(Beginning of SOURCE RECORDS)
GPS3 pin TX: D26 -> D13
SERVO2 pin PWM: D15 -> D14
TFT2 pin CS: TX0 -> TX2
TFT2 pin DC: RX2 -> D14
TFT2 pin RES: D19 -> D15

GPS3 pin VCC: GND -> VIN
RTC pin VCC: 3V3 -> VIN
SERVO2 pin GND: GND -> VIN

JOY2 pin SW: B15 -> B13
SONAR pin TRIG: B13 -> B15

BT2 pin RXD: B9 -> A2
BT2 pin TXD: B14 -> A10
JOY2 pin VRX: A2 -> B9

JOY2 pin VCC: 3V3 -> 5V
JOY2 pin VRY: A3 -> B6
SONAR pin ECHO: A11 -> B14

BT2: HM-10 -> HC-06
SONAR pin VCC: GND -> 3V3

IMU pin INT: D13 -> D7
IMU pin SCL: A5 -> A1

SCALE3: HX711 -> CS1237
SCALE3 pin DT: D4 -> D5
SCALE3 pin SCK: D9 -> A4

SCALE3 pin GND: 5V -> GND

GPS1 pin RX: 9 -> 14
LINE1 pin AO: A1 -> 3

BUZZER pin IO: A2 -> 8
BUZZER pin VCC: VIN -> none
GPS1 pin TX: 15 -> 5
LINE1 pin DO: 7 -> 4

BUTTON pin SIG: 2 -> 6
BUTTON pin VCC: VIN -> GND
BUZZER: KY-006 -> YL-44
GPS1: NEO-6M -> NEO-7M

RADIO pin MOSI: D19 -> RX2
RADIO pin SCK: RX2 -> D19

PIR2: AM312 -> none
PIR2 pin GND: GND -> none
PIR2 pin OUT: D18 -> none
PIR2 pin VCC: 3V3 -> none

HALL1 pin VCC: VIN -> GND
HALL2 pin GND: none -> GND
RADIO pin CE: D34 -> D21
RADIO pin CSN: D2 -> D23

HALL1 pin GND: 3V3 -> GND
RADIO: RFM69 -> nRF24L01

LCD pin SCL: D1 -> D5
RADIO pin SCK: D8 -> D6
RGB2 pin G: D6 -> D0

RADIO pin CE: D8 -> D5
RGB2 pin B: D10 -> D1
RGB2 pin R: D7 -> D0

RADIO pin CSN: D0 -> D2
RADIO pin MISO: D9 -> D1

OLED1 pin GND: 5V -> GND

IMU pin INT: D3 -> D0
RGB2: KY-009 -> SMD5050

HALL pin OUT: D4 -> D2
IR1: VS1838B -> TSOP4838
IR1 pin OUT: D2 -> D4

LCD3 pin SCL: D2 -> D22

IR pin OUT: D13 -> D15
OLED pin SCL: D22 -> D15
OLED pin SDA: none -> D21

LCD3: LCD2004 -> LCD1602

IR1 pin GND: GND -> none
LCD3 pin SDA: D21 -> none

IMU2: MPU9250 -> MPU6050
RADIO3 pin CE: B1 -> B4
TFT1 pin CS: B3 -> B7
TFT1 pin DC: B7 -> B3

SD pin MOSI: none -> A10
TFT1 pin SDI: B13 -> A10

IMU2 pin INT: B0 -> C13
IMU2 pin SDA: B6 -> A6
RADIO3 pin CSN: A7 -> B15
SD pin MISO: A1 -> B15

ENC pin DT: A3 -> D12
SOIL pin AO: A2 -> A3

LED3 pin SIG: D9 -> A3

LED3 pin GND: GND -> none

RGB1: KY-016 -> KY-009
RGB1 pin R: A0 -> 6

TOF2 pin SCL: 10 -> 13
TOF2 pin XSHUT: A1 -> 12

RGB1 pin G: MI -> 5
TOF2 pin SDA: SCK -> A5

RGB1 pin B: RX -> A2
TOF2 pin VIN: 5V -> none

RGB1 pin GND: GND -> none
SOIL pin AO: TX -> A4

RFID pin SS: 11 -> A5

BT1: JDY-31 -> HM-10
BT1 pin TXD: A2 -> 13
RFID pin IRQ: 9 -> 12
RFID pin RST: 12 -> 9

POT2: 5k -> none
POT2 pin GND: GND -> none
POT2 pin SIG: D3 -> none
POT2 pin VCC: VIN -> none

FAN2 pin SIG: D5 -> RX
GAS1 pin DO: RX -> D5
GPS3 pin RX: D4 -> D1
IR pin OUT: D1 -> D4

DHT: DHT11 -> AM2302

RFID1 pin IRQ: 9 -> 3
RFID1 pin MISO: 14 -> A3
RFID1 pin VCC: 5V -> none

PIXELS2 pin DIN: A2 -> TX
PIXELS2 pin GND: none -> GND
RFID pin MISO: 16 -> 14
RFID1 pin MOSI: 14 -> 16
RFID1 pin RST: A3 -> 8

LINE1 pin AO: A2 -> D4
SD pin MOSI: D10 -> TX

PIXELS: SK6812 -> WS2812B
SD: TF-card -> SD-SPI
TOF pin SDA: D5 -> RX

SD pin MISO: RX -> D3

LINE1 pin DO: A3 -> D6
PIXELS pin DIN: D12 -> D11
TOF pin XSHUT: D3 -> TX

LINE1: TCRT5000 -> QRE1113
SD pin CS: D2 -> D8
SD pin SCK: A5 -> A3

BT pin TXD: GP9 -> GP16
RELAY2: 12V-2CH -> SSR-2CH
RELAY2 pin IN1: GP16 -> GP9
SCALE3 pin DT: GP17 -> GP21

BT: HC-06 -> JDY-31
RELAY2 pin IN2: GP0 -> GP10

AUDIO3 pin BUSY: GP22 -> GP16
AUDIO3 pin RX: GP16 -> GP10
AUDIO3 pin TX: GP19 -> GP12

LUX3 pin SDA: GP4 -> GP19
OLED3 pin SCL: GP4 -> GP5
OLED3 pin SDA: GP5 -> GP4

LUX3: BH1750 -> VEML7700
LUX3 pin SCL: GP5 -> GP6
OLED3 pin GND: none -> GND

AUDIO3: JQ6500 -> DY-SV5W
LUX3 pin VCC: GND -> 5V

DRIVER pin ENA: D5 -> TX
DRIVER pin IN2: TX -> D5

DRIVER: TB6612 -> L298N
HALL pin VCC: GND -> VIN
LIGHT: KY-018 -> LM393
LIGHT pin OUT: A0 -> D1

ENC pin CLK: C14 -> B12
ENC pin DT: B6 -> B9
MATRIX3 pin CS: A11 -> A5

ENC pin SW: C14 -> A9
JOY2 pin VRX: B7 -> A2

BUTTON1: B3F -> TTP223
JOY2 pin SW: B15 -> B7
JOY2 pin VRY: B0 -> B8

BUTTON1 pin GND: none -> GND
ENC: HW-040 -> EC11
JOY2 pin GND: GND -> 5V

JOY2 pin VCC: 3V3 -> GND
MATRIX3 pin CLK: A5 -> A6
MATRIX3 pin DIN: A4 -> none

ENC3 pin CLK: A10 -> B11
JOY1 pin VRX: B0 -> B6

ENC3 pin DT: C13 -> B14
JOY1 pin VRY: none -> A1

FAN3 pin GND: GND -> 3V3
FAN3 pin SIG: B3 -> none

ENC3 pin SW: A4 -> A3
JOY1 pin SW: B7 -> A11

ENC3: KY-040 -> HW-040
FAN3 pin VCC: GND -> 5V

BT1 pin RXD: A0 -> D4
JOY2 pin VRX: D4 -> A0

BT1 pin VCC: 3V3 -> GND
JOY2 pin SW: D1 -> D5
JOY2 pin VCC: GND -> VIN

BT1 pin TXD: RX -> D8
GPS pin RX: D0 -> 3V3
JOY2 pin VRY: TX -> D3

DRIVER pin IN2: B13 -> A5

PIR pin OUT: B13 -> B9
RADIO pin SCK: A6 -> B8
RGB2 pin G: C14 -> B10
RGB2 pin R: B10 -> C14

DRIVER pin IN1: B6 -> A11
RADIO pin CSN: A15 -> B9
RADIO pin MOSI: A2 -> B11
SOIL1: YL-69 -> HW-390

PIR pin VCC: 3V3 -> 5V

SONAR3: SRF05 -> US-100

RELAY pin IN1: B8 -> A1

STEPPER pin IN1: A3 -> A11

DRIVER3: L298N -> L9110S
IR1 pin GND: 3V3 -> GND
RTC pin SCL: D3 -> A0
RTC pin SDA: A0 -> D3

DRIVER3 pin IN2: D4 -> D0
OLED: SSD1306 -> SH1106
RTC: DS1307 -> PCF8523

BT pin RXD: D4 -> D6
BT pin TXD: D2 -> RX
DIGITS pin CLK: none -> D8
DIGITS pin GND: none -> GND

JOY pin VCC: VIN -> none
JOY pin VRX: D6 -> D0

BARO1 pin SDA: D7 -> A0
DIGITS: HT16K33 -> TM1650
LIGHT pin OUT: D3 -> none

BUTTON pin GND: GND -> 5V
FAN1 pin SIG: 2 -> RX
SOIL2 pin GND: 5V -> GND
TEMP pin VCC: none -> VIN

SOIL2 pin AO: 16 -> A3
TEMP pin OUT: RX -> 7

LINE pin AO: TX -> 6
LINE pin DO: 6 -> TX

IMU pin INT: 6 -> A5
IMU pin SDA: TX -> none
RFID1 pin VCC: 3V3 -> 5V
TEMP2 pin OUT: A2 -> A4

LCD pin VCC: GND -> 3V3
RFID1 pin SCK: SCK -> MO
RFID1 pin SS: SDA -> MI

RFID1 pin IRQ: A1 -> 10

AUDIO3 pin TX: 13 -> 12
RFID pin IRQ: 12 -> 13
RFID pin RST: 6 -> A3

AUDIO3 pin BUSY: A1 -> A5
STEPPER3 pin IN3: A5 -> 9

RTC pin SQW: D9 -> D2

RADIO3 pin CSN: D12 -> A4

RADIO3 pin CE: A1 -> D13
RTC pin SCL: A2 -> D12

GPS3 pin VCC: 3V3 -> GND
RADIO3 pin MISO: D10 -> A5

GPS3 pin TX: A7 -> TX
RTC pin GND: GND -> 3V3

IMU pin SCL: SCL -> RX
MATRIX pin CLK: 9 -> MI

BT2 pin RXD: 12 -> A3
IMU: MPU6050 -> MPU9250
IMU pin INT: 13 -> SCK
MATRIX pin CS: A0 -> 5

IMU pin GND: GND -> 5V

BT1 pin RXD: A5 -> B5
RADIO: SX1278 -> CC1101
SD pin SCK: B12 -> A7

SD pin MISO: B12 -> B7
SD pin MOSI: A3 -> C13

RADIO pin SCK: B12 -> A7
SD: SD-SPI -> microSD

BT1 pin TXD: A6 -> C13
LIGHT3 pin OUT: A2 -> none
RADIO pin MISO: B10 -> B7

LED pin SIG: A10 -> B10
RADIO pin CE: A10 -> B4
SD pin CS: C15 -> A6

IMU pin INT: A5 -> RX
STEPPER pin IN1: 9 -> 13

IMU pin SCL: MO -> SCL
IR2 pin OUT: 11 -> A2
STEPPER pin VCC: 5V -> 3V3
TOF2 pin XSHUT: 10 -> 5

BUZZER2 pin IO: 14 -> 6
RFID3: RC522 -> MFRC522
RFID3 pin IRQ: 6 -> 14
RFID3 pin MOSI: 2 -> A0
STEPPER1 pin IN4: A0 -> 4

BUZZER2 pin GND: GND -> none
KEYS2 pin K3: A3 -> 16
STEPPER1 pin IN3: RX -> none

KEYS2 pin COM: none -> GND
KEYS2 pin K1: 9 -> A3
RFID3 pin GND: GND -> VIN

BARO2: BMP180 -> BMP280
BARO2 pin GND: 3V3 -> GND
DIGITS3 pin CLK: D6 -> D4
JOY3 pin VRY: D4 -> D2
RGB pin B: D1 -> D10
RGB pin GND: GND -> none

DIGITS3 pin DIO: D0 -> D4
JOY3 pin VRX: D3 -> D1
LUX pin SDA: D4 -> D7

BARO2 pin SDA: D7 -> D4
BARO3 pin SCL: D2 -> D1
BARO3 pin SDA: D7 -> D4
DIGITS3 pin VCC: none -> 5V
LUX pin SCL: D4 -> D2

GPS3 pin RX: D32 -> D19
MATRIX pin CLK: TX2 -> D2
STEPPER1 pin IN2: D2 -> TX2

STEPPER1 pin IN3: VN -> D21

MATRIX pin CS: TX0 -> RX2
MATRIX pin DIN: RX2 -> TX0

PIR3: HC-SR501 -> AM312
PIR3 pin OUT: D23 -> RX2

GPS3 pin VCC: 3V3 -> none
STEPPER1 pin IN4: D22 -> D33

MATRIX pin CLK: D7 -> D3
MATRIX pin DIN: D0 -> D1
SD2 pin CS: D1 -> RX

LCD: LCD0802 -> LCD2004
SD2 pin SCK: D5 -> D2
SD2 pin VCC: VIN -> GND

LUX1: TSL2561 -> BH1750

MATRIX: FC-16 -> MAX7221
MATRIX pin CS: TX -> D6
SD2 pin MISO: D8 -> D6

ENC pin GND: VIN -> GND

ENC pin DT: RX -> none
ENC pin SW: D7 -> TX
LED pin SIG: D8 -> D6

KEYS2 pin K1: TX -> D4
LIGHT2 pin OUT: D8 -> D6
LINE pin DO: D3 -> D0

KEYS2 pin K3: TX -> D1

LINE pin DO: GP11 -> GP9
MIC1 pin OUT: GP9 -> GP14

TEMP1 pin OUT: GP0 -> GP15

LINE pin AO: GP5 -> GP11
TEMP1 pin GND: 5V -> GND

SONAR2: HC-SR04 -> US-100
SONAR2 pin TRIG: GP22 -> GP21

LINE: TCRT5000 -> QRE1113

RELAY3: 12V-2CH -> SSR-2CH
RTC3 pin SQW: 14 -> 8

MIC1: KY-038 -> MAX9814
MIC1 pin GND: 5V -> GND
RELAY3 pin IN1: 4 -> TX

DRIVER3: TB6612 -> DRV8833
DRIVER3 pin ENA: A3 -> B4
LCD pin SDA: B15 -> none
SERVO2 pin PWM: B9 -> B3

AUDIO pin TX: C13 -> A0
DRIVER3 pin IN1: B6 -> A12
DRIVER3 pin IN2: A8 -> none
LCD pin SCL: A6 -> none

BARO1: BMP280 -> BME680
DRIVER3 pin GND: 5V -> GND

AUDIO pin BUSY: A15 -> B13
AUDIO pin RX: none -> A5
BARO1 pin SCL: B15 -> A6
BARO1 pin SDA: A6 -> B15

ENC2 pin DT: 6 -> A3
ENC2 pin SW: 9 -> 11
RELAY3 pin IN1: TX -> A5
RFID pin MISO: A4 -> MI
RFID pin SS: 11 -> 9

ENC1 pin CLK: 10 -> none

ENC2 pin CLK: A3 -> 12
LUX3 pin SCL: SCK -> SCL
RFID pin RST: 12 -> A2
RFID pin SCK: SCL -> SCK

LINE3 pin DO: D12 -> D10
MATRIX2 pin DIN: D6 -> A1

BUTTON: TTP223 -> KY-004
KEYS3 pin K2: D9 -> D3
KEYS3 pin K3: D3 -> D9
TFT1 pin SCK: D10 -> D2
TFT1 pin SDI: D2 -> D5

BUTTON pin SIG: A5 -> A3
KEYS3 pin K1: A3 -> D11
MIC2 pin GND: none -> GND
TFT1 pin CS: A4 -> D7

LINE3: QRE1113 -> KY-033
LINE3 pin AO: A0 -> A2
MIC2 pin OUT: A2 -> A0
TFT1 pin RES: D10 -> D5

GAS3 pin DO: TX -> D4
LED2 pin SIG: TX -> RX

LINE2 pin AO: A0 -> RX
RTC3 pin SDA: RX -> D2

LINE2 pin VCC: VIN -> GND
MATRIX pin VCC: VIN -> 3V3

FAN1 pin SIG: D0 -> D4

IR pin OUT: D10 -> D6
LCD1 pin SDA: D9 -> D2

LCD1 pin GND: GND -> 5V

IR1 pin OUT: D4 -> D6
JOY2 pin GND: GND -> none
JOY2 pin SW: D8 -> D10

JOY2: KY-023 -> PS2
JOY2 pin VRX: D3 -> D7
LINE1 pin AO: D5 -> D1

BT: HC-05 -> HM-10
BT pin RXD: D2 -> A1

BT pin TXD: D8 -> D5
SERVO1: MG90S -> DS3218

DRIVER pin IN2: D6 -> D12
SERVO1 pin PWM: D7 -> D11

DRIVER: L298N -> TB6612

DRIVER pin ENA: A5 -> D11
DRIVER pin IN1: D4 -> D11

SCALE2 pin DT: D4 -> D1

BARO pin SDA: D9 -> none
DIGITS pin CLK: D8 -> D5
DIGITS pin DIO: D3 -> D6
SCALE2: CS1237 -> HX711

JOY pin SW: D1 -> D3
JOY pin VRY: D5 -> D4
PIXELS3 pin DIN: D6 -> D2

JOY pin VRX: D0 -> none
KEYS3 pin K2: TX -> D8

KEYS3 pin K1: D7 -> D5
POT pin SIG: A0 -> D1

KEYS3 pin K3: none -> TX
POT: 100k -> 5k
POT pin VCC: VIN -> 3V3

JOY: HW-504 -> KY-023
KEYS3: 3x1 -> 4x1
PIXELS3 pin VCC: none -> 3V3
(End of SOURCE RECORDS)
▶ **WORK ITEM**
Using the entries above, restate word for word every line from the one that contains "LINE2 pin AO: A0 -> RX" through the last.

▶ **RESULT OF THIS EXERCISE**
LINE2 pin AO: A0 -> RX
RTC3 pin SDA: RX -> D2

LINE2 pin VCC: VIN -> GND
MATRIX pin VCC: VIN -> 3V3

FAN1 pin SIG: D0 -> D4

IR pin OUT: D10 -> D6
LCD1 pin SDA: D9 -> D2

LCD1 pin GND: GND -> 5V

IR1 pin OUT: D4 -> D6
JOY2 pin GND: GND -> none
JOY2 pin SW: D8 -> D10

JOY2: KY-023 -> PS2
JOY2 pin VRX: D3 -> D7
LINE1 pin AO: D5 -> D1

BT: HC-05 -> HM-10
BT pin RXD: D2 -> A1

BT pin TXD: D8 -> D5
SERVO1: MG90S -> DS3218

DRIVER pin IN2: D6 -> D12
SERVO1 pin PWM: D7 -> D11

DRIVER: L298N -> TB6612

DRIVER pin ENA: A5 -> D11
DRIVER pin IN1: D4 -> D11

SCALE2 pin DT: D4 -> D1

BARO pin SDA: D9 -> none
DIGITS pin CLK: D8 -> D5
DIGITS pin DIO: D3 -> D6
SCALE2: CS1237 -> HX711

JOY pin SW: D1 -> D3
JOY pin VRY: D5 -> D4
PIXELS3 pin DIN: D6 -> D2

JOY pin VRX: D0 -> none
KEYS3 pin K2: TX -> D8

KEYS3 pin K1: D7 -> D5
POT pin SIG: A0 -> D1

KEYS3 pin K3: none -> TX
POT: 100k -> 5k
POT pin VCC: VIN -> 3V3

JOY: HW-504 -> KY-023
KEYS3: 3x1 -> 4x1
PIXELS3 pin VCC: none -> 3V3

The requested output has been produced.